_EXTRACTED MATERIAL_:
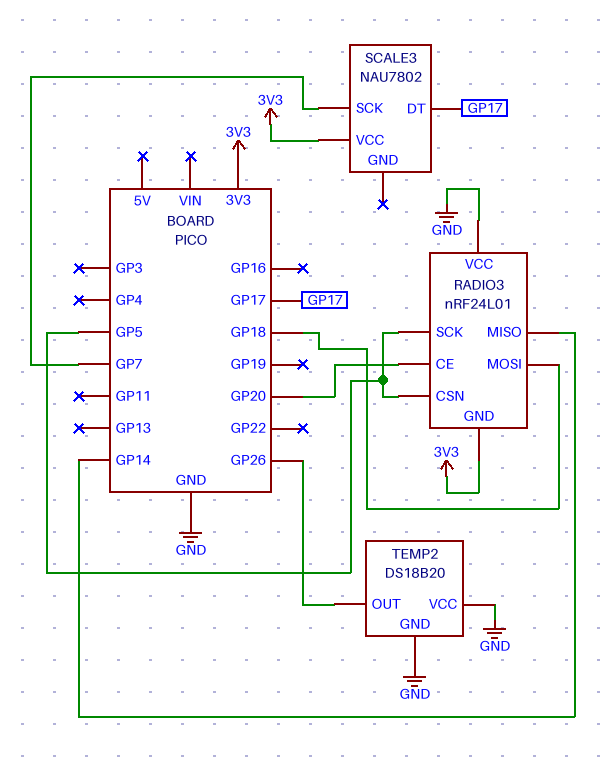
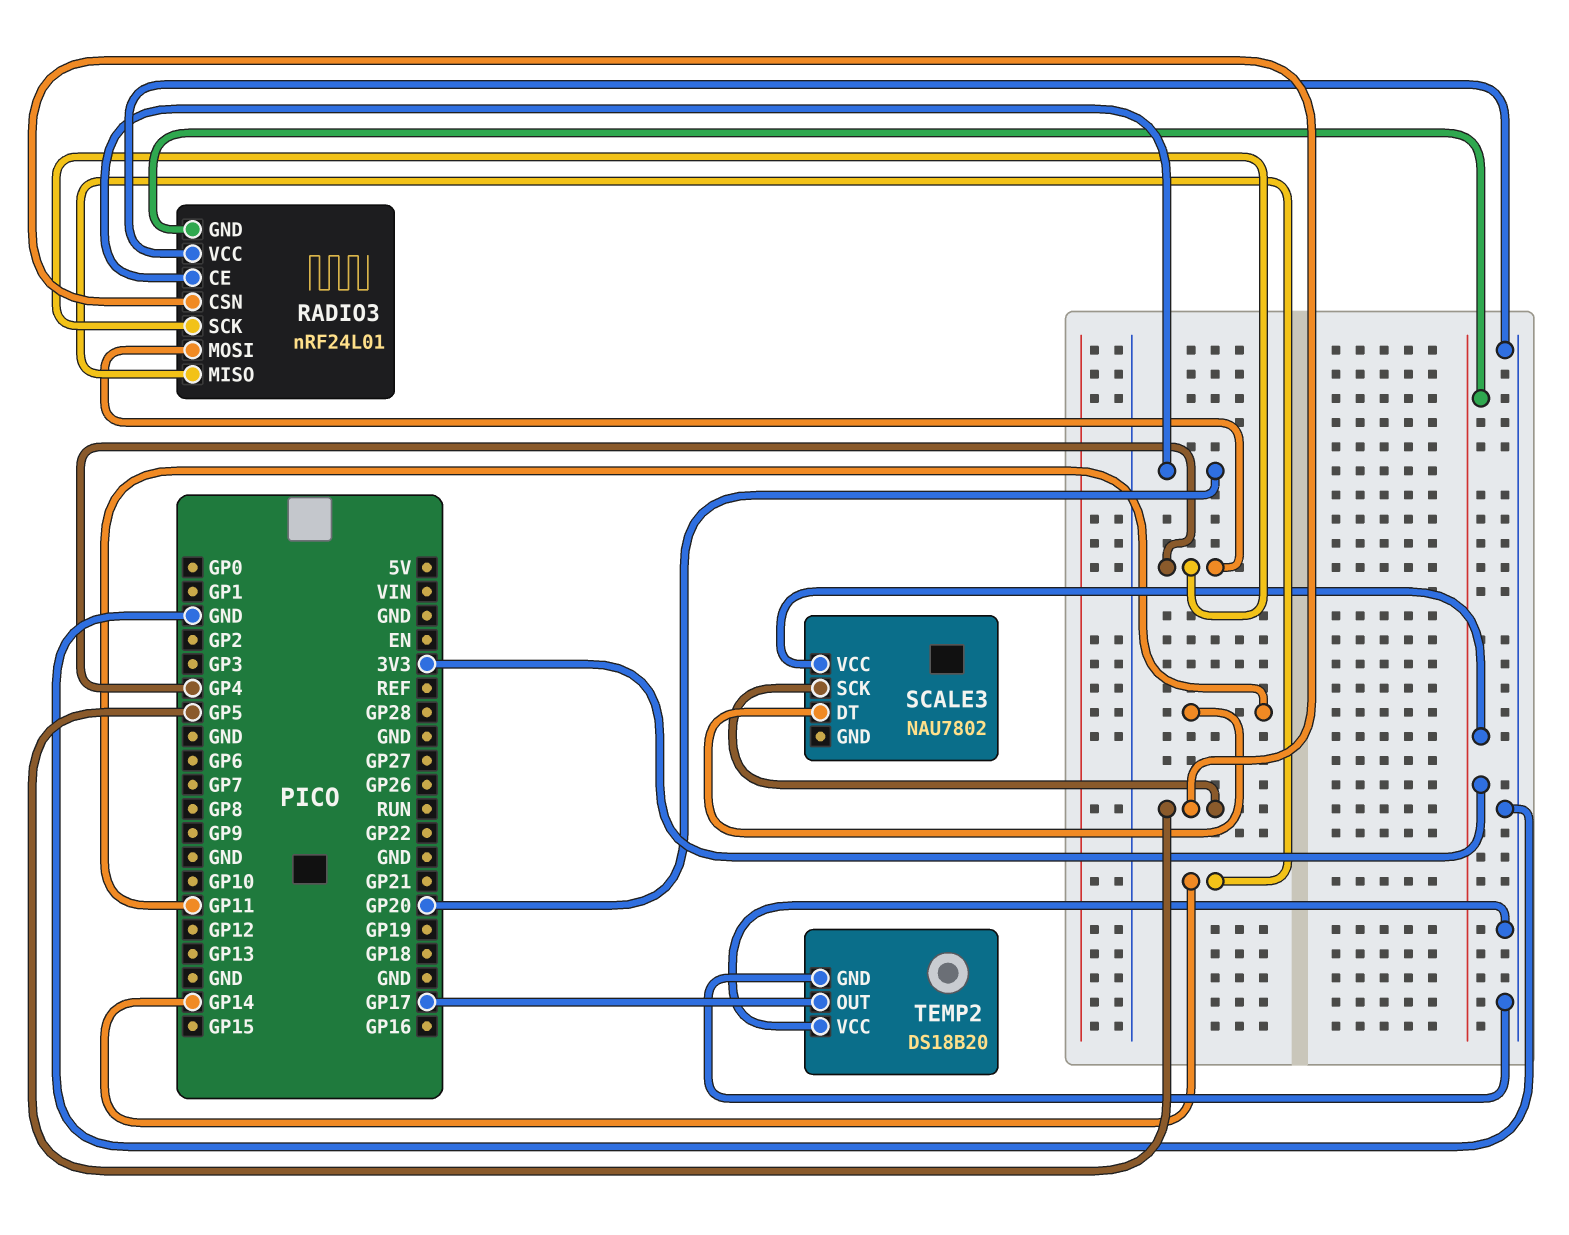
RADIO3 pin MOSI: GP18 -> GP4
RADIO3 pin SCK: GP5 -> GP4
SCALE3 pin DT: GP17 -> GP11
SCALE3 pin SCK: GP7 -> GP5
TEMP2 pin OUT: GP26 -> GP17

_EXERCISE DIRECTIONS_: All entries must be written out again exactly as given, with no pictures in the copy.

_ANSWER TO THIS TASK_:
RADIO3 pin MOSI: GP18 -> GP4
RADIO3 pin SCK: GP5 -> GP4
SCALE3 pin DT: GP17 -> GP11
SCALE3 pin SCK: GP7 -> GP5
TEMP2 pin OUT: GP26 -> GP17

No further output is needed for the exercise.